[Itemized modification records]
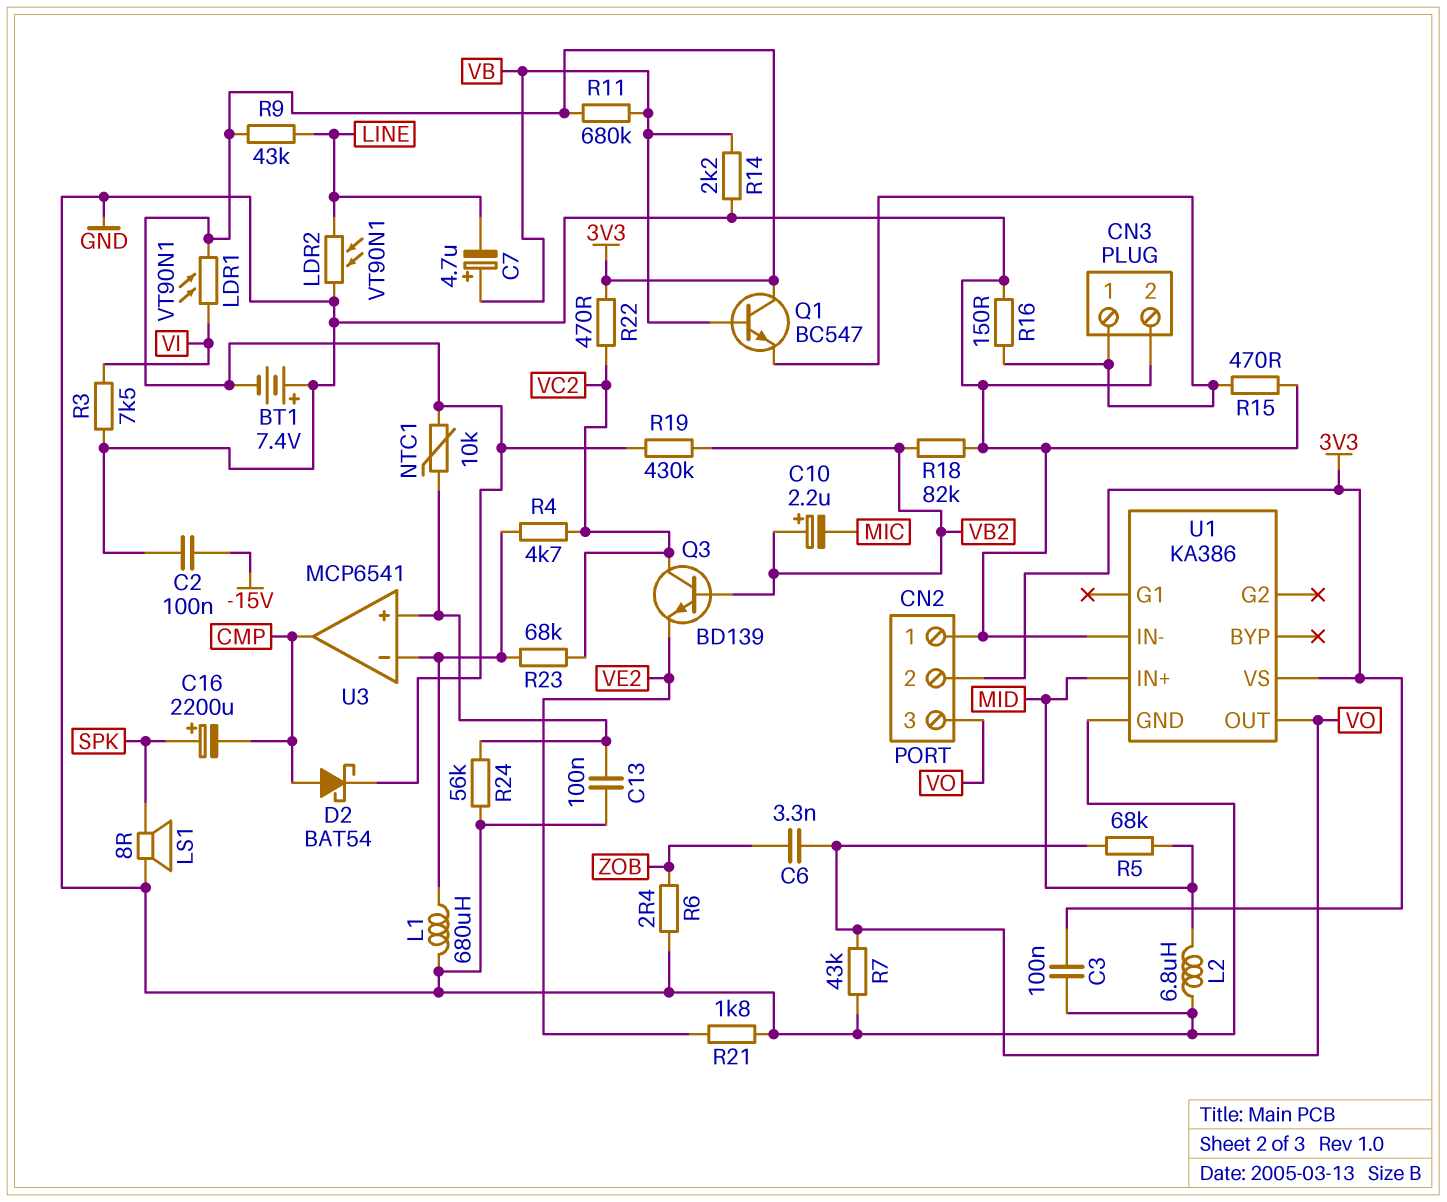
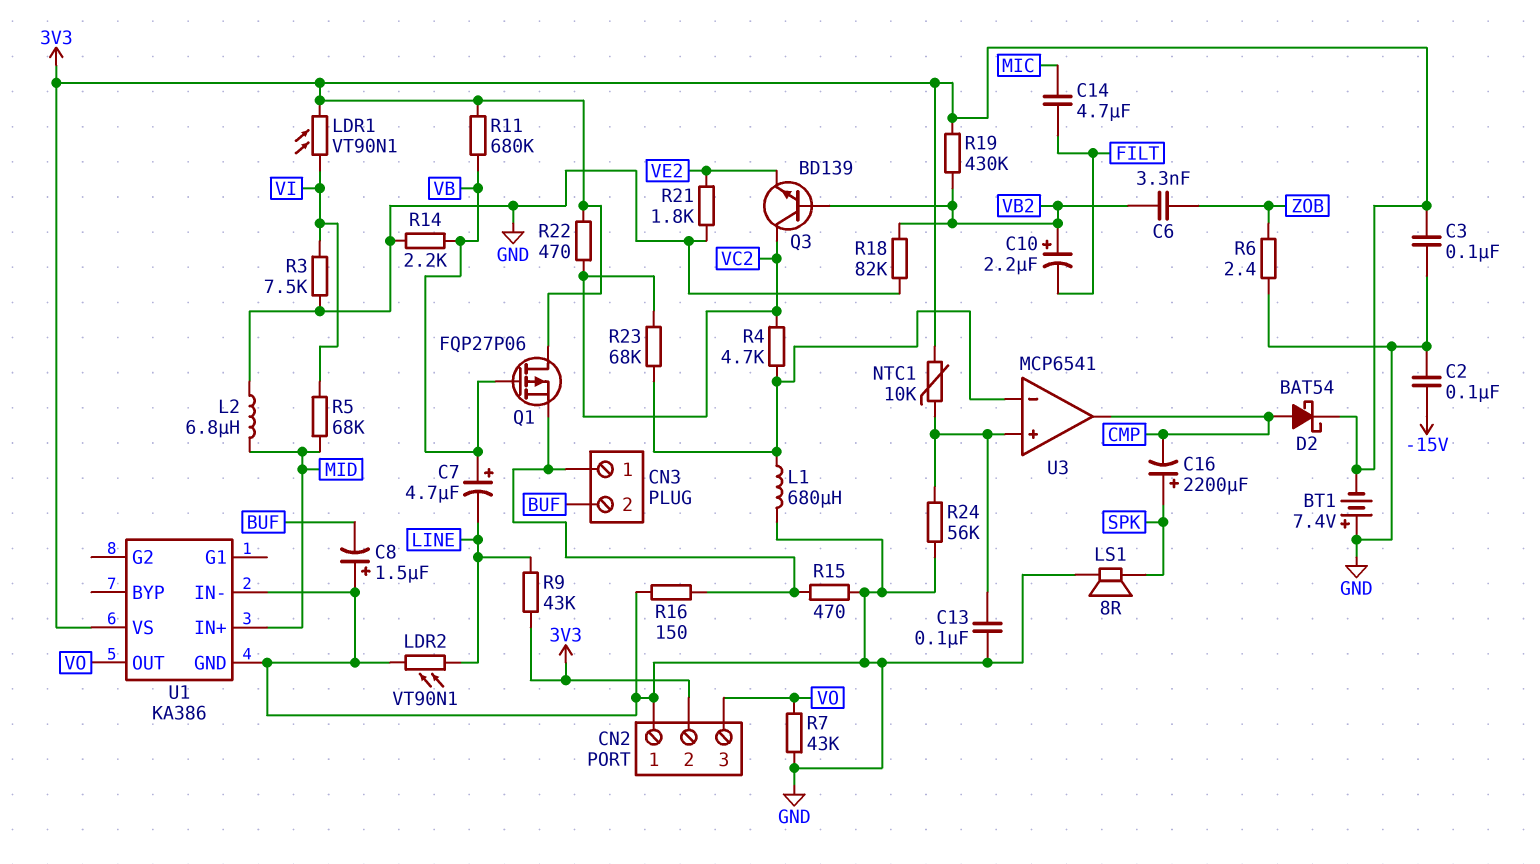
C6: 3.3nF (VO, ZOB) -> 3.3nF (VB2, ZOB)
C8: none -> 1.5uF (plus GND, minus BUF)
C10: 2.2uF (plus VB2, minus MIC) -> 2.2uF (plus VB2, minus FILT)
C14: none -> 4.7uF (FILT, MIC)
CN3 pin 2: GND -> BUF
Q1: NPN BC547 (B VB, C 3V3, E CN3/1) -> PMOS FQP27P06 (G VB, D 3V3, S CN3/1)
R5: 68k (MID, VO) -> 68k (MID, VI)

**BRIEF:**
Copy out the records exactly; the pictures stay behind.

**RESPONSE TO THE TASK:**
C6: 3.3nF (VO, ZOB) -> 3.3nF (VB2, ZOB)
C8: none -> 1.5uF (plus GND, minus BUF)
C10: 2.2uF (plus VB2, minus MIC) -> 2.2uF (plus VB2, minus FILT)
C14: none -> 4.7uF (FILT, MIC)
CN3 pin 2: GND -> BUF
Q1: NPN BC547 (B VB, C 3V3, E CN3/1) -> PMOS FQP27P06 (G VB, D 3V3, S CN3/1)
R5: 68k (MID, VO) -> 68k (MID, VI)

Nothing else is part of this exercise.